[WHAT IS REQUIRED] From the first line of the data below, repeat each line exactly until you reach the line with "black triangle: moved"; include that line too.

[Data records]
▬▬▬▬▬▬▬▬▬▬

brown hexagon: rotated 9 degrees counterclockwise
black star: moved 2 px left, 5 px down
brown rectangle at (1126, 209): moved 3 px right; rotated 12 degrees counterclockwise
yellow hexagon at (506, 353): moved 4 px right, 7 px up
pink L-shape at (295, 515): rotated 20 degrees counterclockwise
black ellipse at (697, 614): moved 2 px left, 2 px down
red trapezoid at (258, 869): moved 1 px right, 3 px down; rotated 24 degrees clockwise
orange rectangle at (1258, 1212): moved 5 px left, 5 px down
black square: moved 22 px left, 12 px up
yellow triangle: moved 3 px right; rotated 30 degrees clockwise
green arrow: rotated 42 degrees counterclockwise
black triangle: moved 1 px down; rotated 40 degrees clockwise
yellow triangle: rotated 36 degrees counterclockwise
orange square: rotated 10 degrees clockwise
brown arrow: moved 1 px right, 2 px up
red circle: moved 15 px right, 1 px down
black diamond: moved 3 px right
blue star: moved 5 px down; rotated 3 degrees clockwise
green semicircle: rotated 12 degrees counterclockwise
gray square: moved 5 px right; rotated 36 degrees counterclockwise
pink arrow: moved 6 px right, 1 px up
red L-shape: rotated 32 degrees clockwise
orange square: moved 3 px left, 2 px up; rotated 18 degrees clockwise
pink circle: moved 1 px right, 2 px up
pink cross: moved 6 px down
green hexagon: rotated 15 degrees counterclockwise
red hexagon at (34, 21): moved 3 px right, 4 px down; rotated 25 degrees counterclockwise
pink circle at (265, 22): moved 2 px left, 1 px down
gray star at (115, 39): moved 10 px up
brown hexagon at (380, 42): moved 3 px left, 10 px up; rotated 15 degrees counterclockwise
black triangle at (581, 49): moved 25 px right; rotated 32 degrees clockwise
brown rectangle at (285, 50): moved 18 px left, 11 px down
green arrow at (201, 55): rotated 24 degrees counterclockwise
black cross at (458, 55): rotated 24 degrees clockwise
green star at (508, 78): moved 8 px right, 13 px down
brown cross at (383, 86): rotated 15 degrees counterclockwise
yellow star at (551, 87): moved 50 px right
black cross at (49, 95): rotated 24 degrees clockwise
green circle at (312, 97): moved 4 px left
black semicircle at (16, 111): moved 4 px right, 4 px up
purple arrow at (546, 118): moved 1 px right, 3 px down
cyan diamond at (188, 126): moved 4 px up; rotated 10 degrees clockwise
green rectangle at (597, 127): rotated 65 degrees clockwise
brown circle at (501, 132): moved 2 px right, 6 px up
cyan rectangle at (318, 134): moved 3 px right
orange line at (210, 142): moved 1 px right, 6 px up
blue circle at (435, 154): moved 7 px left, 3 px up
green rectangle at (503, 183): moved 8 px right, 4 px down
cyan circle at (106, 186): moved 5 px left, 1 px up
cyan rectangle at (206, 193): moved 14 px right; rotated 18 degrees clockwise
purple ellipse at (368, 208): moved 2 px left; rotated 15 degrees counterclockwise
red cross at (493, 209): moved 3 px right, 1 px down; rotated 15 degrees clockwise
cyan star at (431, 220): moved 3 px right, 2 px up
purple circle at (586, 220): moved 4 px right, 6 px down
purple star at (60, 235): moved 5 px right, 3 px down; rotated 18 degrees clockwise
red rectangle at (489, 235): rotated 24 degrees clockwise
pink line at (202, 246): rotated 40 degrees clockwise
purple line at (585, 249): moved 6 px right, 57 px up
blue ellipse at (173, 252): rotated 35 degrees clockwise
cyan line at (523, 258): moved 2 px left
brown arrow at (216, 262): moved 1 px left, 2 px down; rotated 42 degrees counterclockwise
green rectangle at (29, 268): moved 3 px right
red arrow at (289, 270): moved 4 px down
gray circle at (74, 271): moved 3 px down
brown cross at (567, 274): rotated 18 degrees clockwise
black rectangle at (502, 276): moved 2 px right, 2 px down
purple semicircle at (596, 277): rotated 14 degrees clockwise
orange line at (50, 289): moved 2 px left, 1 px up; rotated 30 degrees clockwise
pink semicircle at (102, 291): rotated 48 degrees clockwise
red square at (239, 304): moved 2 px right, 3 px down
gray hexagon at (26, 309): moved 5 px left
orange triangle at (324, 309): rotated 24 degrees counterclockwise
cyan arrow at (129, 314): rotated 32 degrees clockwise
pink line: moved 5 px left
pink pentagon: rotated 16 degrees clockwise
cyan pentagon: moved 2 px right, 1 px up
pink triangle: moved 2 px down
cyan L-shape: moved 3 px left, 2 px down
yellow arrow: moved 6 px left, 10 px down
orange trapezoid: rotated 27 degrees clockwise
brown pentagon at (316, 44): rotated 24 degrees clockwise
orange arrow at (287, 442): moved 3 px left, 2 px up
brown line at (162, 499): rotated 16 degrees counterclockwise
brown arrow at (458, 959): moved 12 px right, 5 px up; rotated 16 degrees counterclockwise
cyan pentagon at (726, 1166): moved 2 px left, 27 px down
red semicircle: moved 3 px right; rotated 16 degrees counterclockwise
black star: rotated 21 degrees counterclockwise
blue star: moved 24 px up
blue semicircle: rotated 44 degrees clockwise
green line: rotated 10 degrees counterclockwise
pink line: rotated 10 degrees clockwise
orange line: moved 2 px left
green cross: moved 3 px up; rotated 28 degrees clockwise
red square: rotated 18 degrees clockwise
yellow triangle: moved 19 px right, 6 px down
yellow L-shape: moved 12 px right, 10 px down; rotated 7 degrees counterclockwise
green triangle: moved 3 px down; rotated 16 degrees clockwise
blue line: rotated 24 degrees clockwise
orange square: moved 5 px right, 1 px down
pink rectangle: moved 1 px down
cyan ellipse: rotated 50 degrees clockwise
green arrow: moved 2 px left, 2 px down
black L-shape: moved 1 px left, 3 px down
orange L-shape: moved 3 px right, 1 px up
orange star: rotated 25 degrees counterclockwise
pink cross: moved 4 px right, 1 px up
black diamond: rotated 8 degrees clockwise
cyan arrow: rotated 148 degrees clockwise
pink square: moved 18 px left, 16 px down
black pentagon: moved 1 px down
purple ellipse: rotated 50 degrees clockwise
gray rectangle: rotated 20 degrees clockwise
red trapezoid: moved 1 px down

▬▬▬▬▬▬▬▬▬▬

[TASK OUTPUT]
brown hexagon: rotated 9 degrees counterclockwise
black star: moved 2 px left, 5 px down
brown rectangle at (1126, 209): moved 3 px right; rotated 12 degrees counterclockwise
yellow hexagon at (506, 353): moved 4 px right, 7 px up
pink L-shape at (295, 515): rotated 20 degrees counterclockwise
black ellipse at (697, 614): moved 2 px left, 2 px down
red trapezoid at (258, 869): moved 1 px right, 3 px down; rotated 24 degrees clockwise
orange rectangle at (1258, 1212): moved 5 px left, 5 px down
black square: moved 22 px left, 12 px up
yellow triangle: moved 3 px right; rotated 30 degrees clockwise
green arrow: rotated 42 degrees counterclockwise
black triangle: moved 1 px down; rotated 40 degrees clockwise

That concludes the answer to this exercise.